### Task details
The expected output is the data below, character for character, without its pictures.

### Dataset section

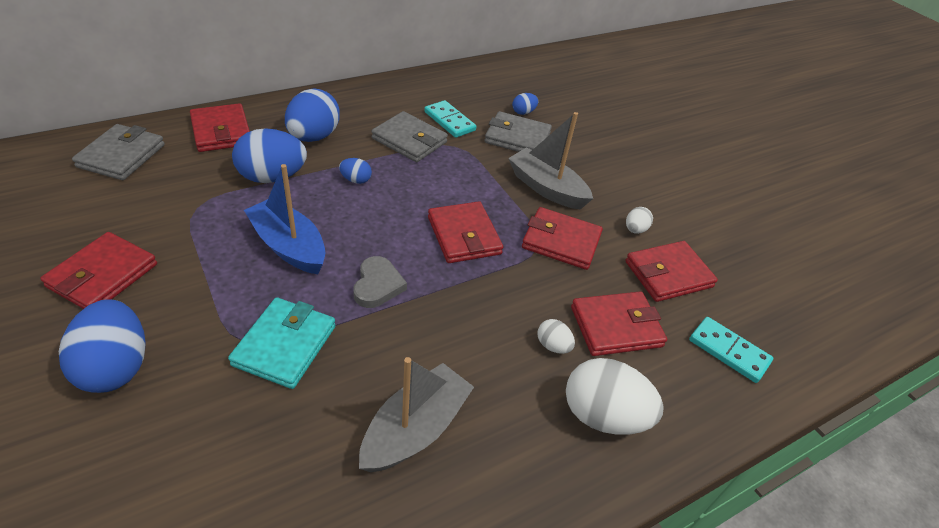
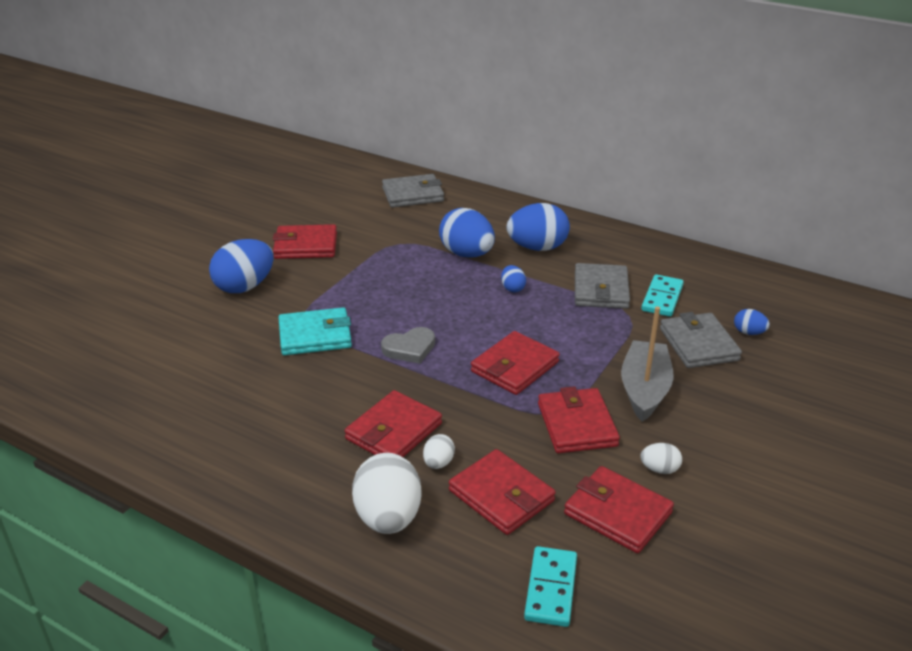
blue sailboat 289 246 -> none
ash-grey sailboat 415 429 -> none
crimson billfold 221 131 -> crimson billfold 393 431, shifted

### Task output
blue sailboat 289 246 -> none
ash-grey sailboat 415 429 -> none
crimson billfold 221 131 -> crimson billfold 393 431, shifted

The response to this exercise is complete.